_DIRECTIVE:_ Transcribe the data verbatim and drop its images.

_DATA TO PROCESS:_
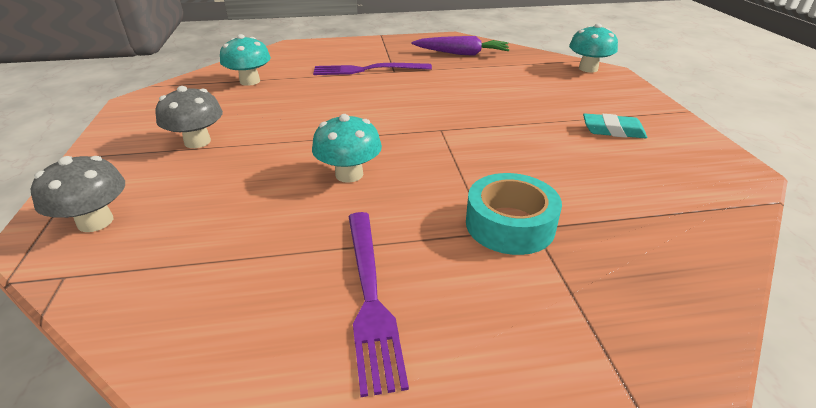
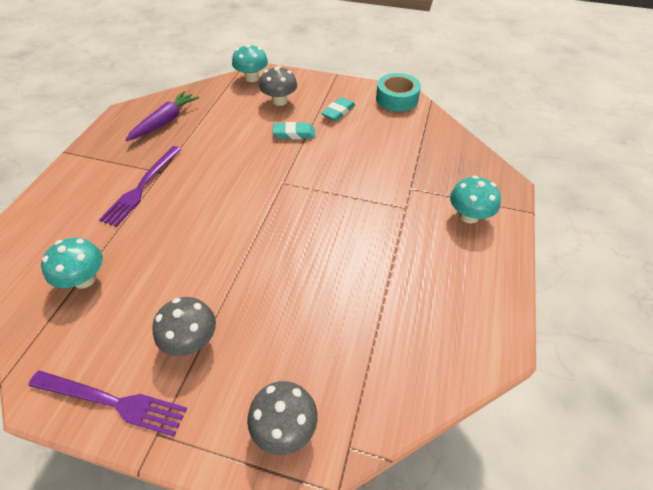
camera: 65 degrees left, 15 degrees up
turquoise mushroom [312,114,382,183] -> turquoise mushroom moved to [450,176,501,224]
purple fork [348,212,409,397] -> purple fork moved to [28,370,187,437]
turquoise tape [466,173,562,255] -> turquoise tape moved to [376,73,421,112]
none -> grey mushroom [259,66,297,106]
none -> turquoise eraser [272,122,315,139]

_WRITTEN SOLUTION:_
camera: 65 degrees left, 15 degrees up
turquoise mushroom [312,114,382,183] -> turquoise mushroom moved to [450,176,501,224]
purple fork [348,212,409,397] -> purple fork moved to [28,370,187,437]
turquoise tape [466,173,562,255] -> turquoise tape moved to [376,73,421,112]
none -> grey mushroom [259,66,297,106]
none -> turquoise eraser [272,122,315,139]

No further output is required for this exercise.